**Task prompt**
With the exception of the pictures, transcribe the entire listing exactly.

**Data shown**
-*-

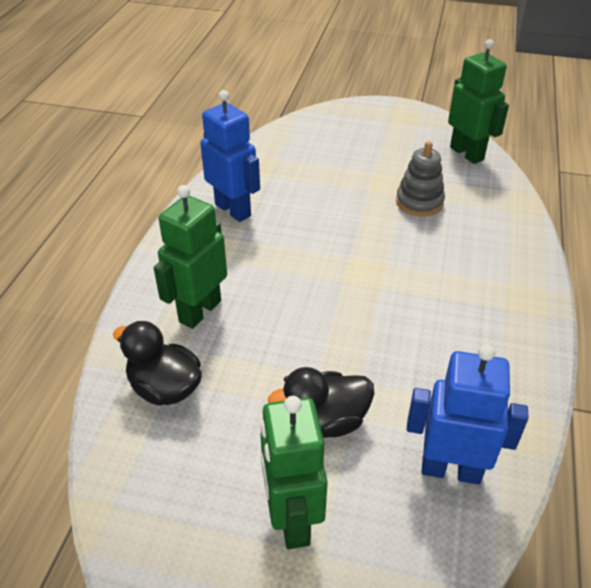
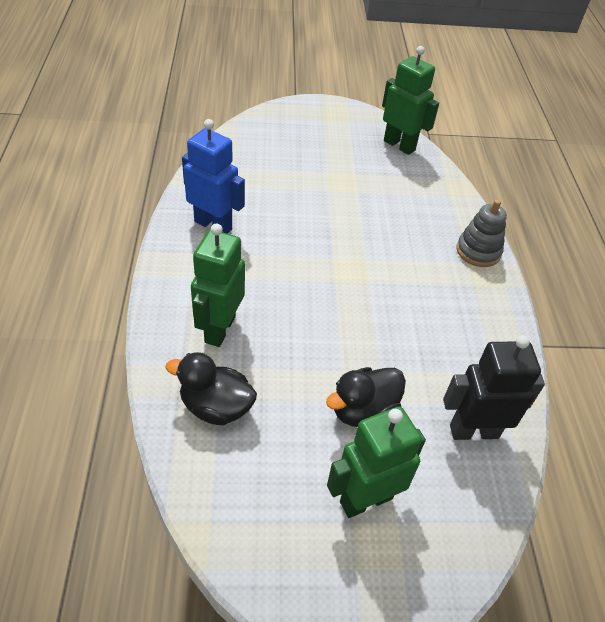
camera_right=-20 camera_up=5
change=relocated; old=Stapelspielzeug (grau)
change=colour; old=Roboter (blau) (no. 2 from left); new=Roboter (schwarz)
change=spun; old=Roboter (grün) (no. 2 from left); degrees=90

-*-

**Your response**
camera_right=-20 camera_up=5
change=relocated; old=Stapelspielzeug (grau)
change=colour; old=Roboter (blau) (no. 2 from left); new=Roboter (schwarz)
change=spun; old=Roboter (grün) (no. 2 from left); degrees=90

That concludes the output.